ACTION ITEM:
Locate the word "black" in the data below, then copy every line that holds it.

PROVIDED MATERIAL:
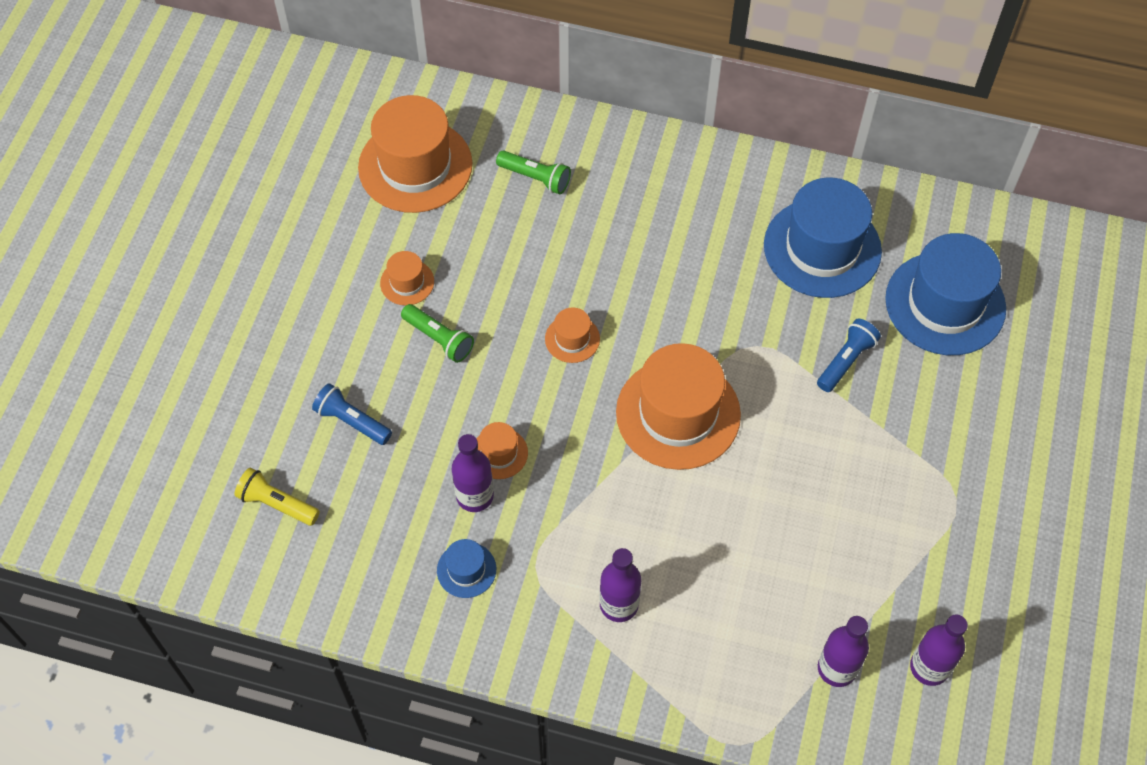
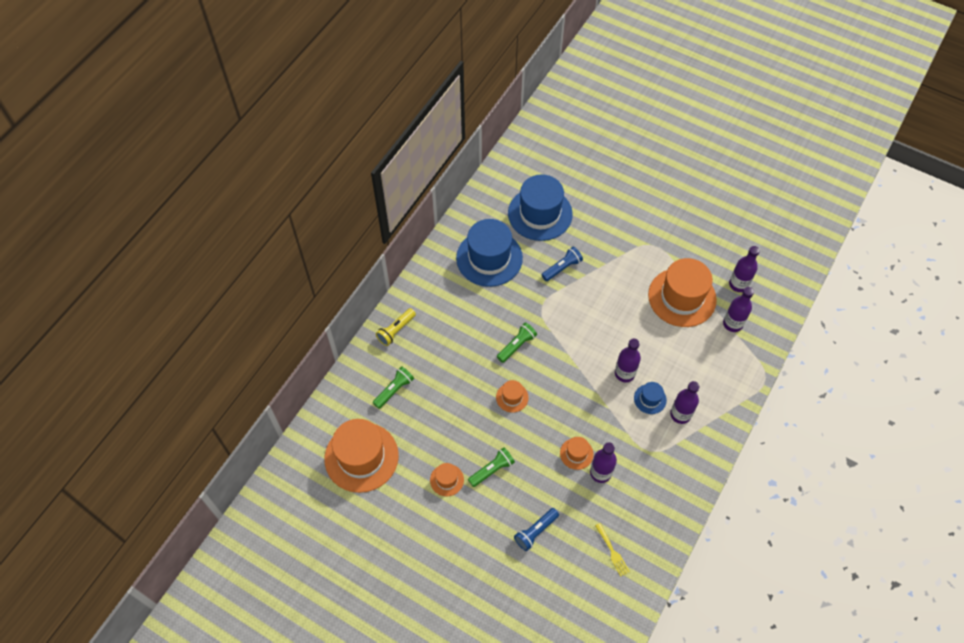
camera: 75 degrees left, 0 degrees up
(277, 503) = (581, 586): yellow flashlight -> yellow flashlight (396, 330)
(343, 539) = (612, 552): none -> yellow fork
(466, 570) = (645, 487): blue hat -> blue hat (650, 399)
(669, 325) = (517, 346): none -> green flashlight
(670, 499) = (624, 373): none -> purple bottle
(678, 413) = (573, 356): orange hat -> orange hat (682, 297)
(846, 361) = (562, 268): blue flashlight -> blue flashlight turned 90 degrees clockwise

...

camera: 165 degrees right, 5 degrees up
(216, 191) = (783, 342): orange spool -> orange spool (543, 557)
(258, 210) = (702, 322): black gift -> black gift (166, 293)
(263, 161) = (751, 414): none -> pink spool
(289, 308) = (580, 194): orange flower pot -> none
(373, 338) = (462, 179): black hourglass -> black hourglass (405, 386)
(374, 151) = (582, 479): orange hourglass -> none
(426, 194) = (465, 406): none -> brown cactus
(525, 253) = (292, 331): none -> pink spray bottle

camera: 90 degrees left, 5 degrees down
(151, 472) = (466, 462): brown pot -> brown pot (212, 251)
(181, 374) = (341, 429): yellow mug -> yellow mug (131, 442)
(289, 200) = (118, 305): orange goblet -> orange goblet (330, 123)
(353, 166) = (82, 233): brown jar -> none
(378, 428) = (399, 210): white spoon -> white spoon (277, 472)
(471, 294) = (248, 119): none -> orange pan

* * *

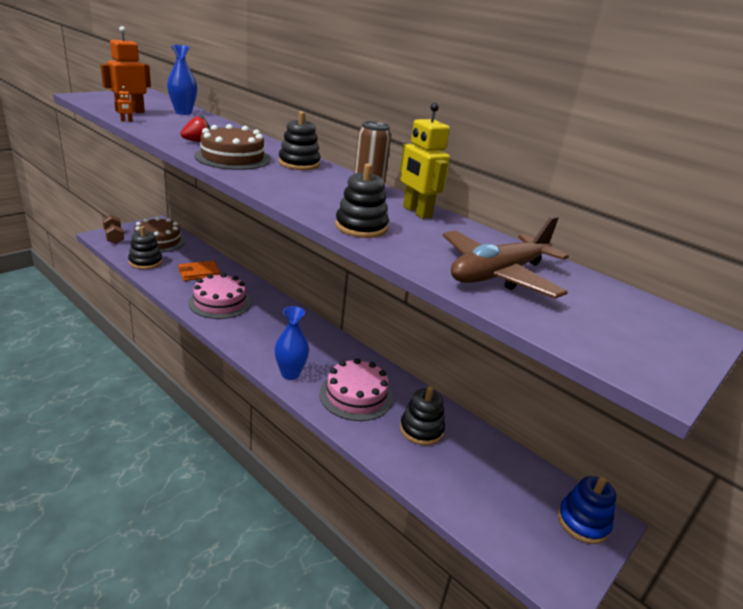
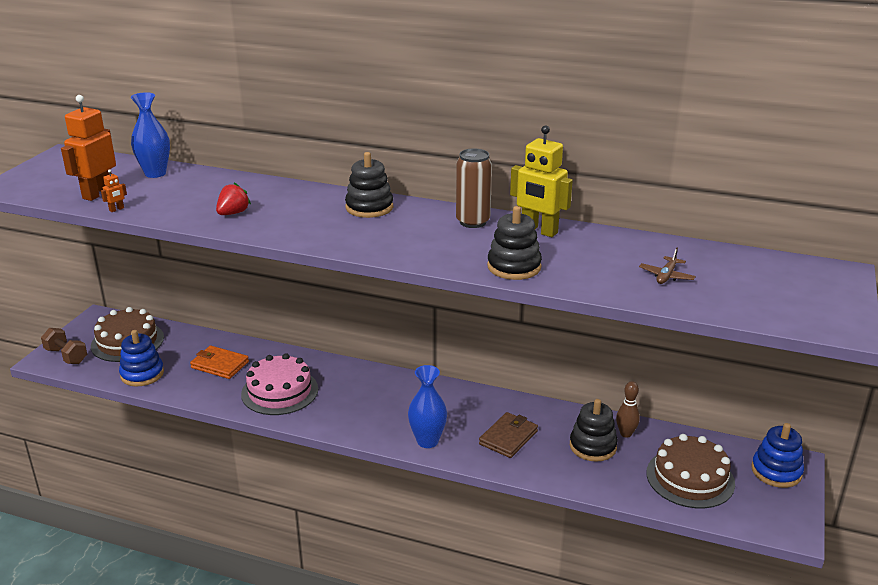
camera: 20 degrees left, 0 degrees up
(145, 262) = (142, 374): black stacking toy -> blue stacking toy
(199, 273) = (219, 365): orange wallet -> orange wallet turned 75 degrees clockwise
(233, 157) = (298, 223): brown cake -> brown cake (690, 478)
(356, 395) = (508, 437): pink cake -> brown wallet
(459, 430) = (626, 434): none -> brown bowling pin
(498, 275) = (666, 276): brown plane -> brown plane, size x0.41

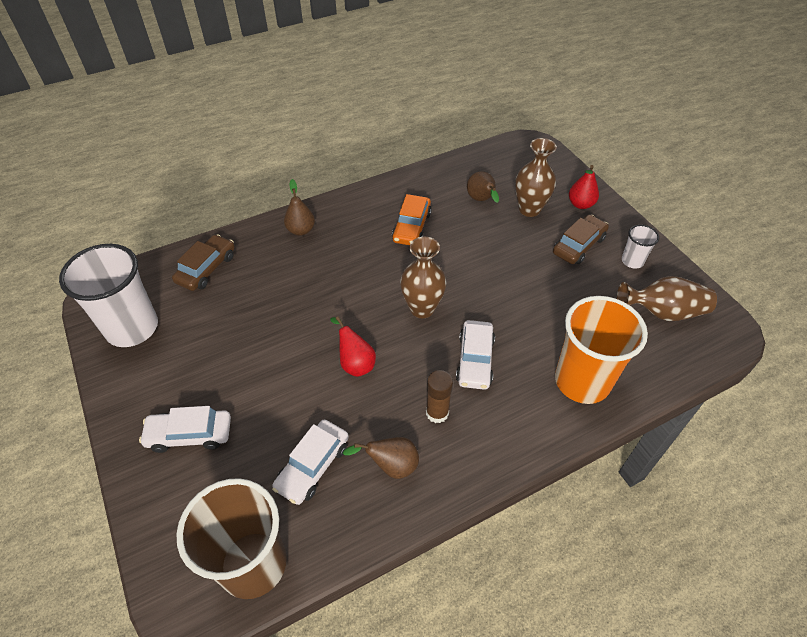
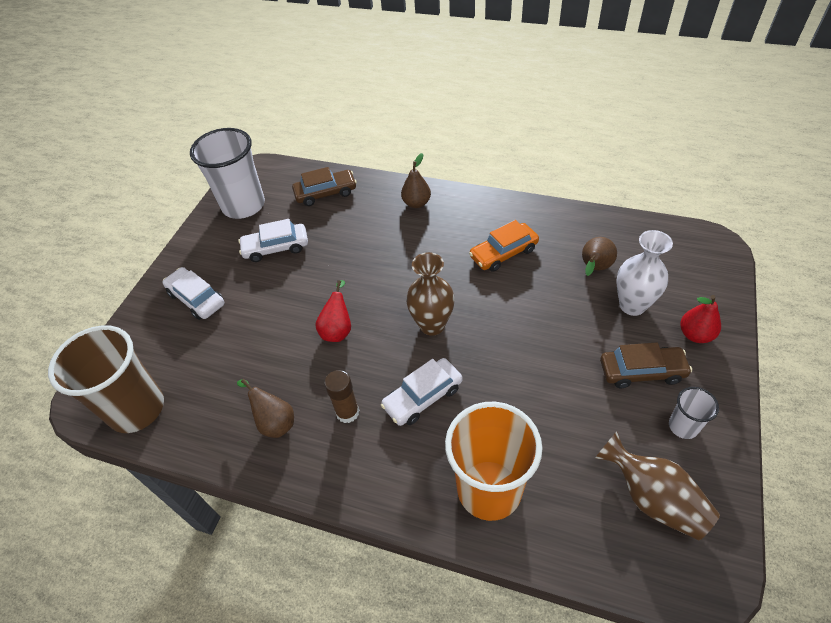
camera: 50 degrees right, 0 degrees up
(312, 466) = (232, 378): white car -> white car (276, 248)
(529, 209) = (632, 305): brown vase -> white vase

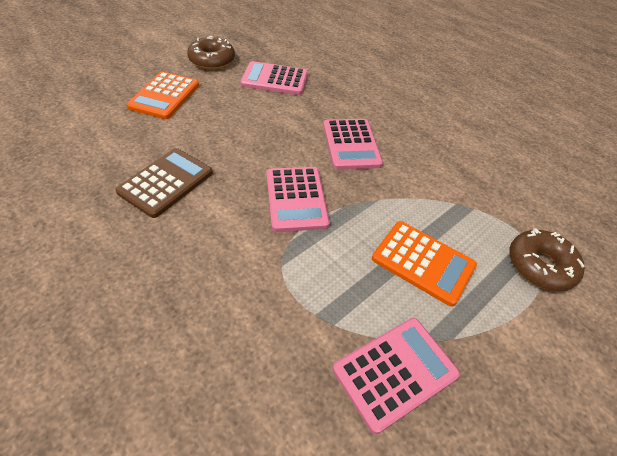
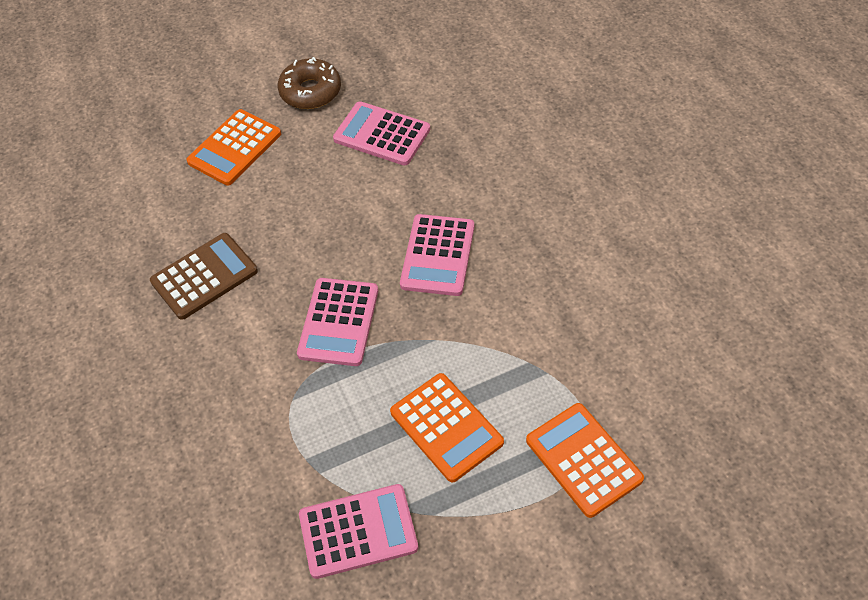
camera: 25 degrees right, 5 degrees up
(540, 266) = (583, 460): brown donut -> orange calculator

THE ANSWER:
(258, 210) = (702, 322): black gift -> black gift (166, 293)
(373, 338) = (462, 179): black hourglass -> black hourglass (405, 386)
(145, 262) = (142, 374): black stacking toy -> blue stacking toy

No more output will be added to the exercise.